■ **Problem**
Some lines hold the string "degrees". Copy all of them from the material that follows.

■ **Supplied data**
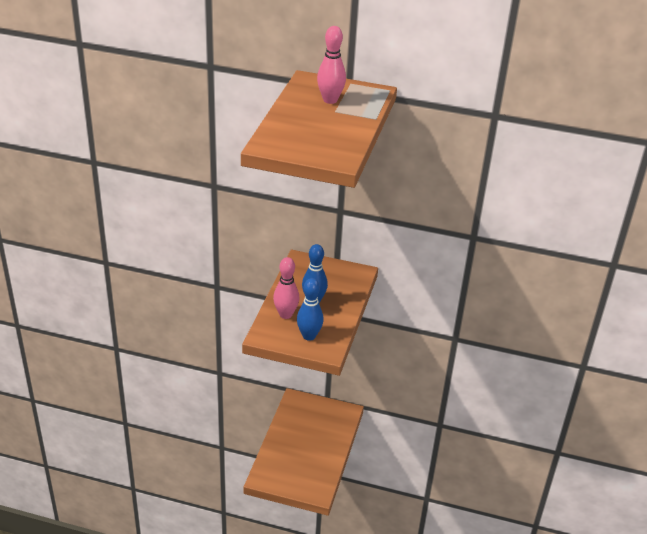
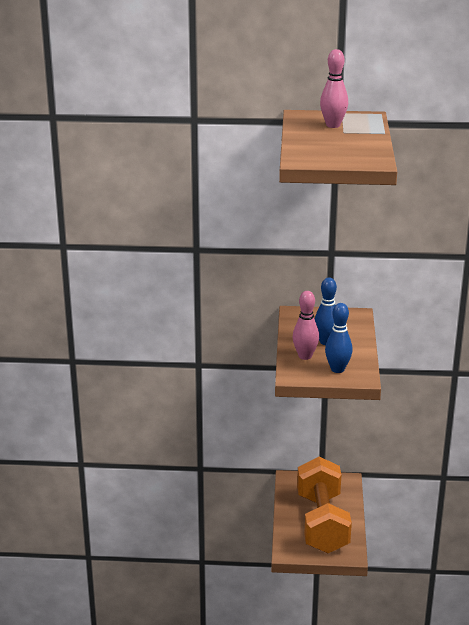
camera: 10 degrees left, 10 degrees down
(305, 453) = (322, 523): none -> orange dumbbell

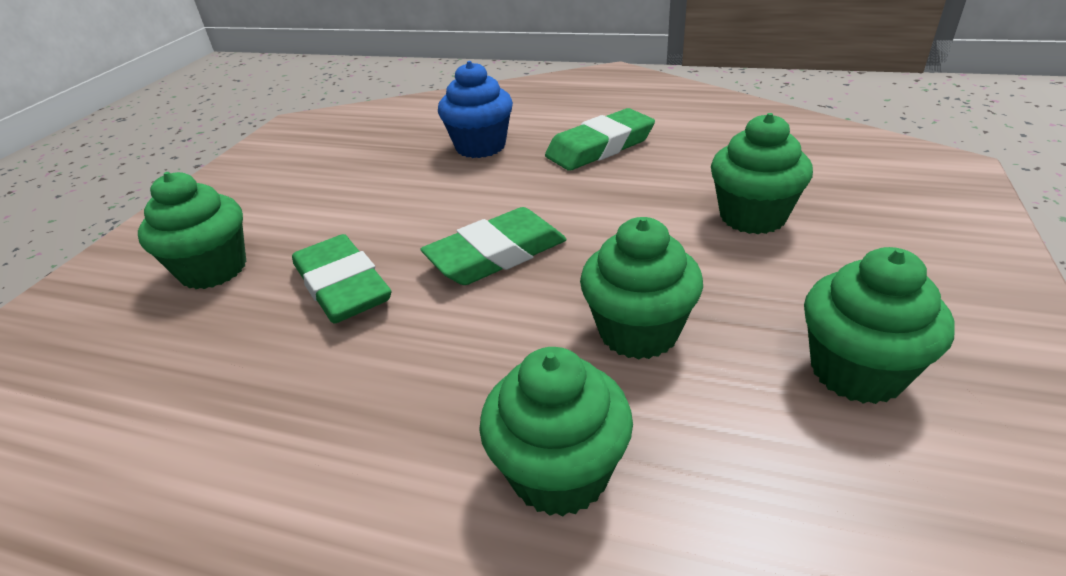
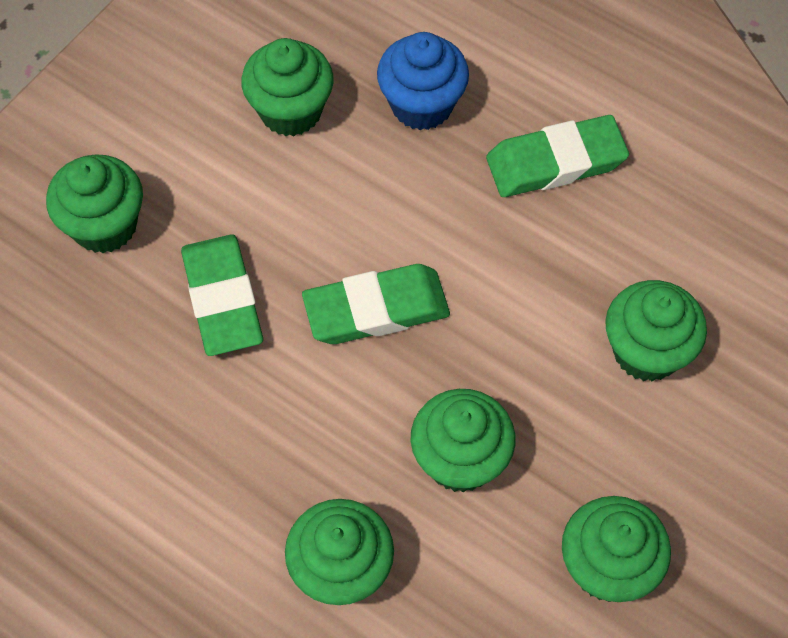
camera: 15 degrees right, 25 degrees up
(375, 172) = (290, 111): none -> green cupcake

■ **Result for this task**
camera: 10 degrees left, 10 degrees down
camera: 15 degrees right, 25 degrees up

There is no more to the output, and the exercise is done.